● **Problem description**: Which lines below include "white"? Copy them all.

● **Recorded information**:
▽

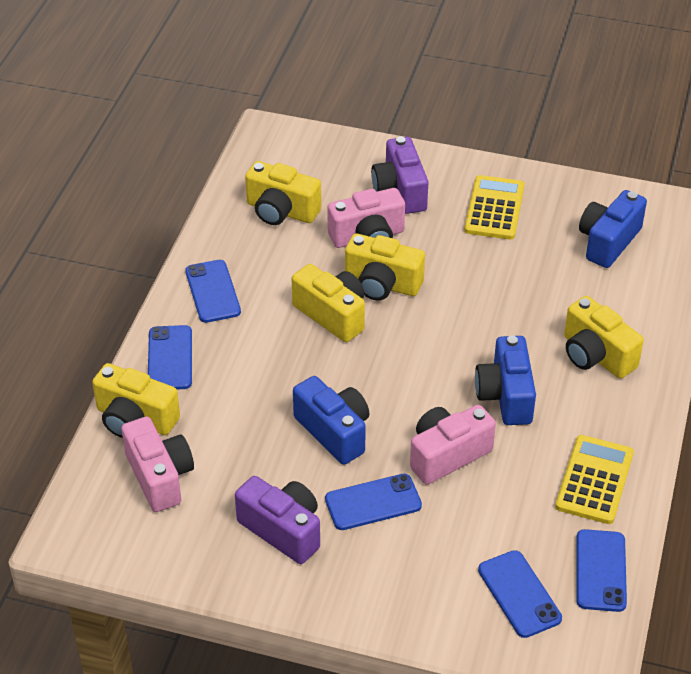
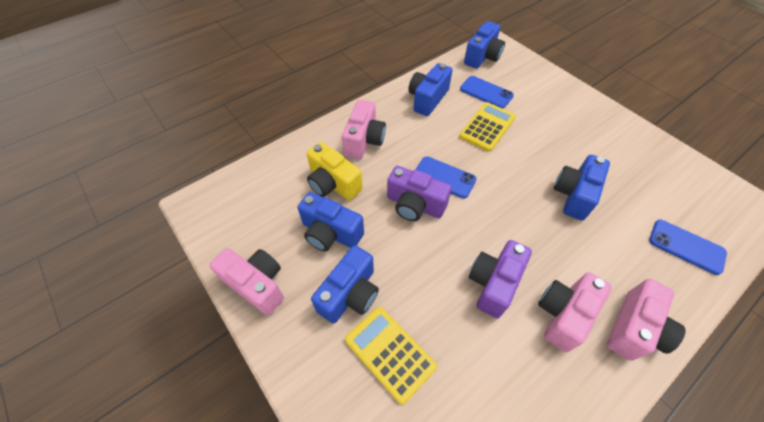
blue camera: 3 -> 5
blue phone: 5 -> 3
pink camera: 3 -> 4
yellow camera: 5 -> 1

△
▽

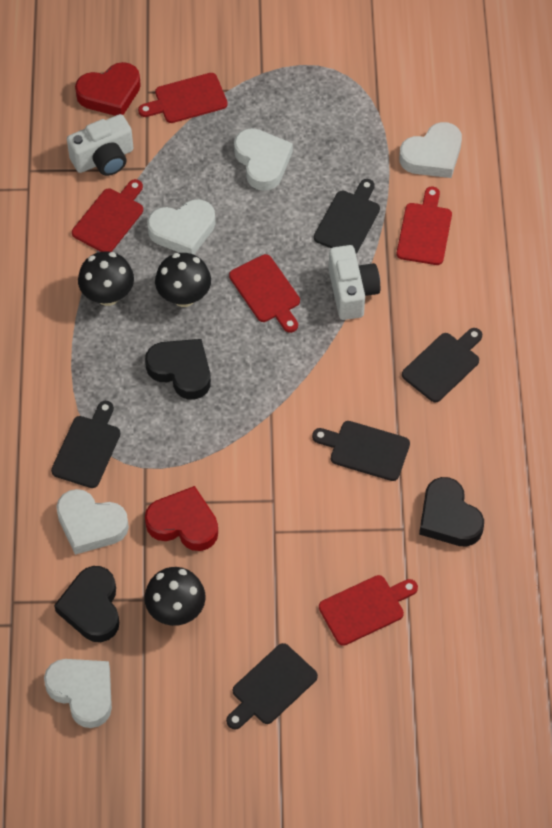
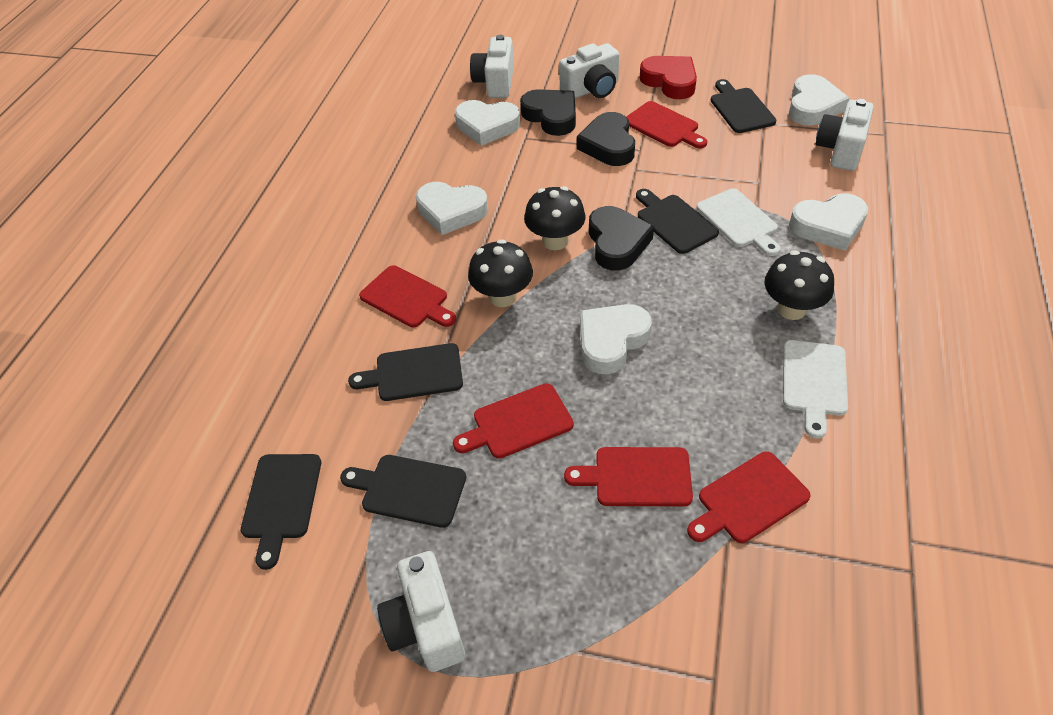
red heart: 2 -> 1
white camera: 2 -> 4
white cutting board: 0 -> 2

△

● **Result below**:
white camera: 2 -> 4
white cutting board: 0 -> 2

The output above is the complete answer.